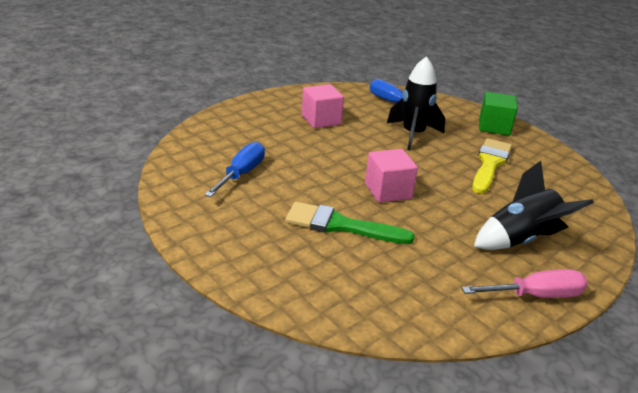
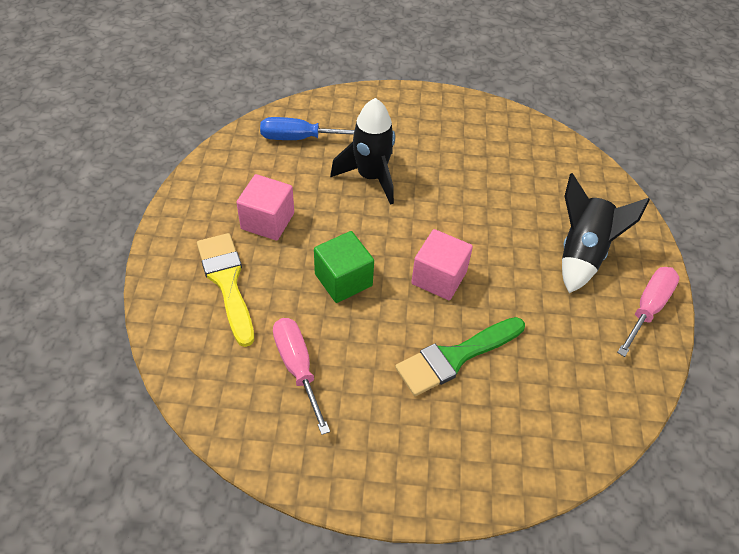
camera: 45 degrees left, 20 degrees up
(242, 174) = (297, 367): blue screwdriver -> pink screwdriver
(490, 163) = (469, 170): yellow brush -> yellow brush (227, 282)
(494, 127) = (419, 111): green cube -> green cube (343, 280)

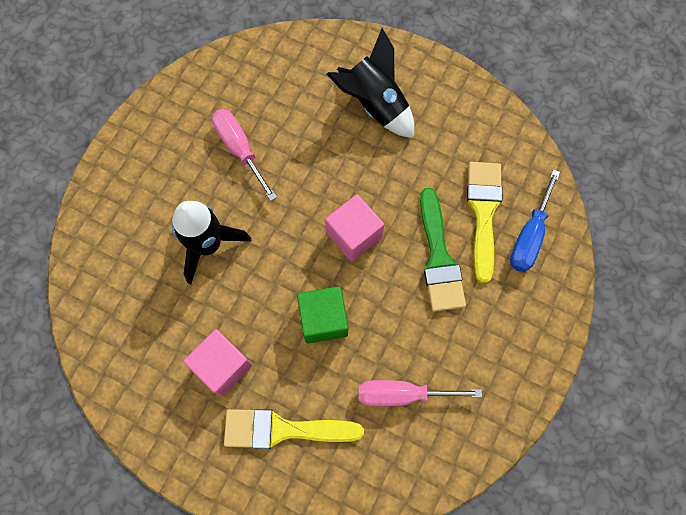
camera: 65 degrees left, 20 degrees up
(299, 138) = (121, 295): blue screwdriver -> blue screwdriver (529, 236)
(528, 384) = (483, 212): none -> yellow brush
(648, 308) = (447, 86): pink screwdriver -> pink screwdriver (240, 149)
+ + + +
# [Problem requirements]
Please copy the records above word for word, leaving out every picture.

# [Worked solution]
camera: 45 degrees left, 20 degrees up
(242, 174) = (297, 367): blue screwdriver -> pink screwdriver
(490, 163) = (469, 170): yellow brush -> yellow brush (227, 282)
(494, 127) = (419, 111): green cube -> green cube (343, 280)

camera: 65 degrees left, 20 degrees up
(299, 138) = (121, 295): blue screwdriver -> blue screwdriver (529, 236)
(528, 384) = (483, 212): none -> yellow brush
(648, 308) = (447, 86): pink screwdriver -> pink screwdriver (240, 149)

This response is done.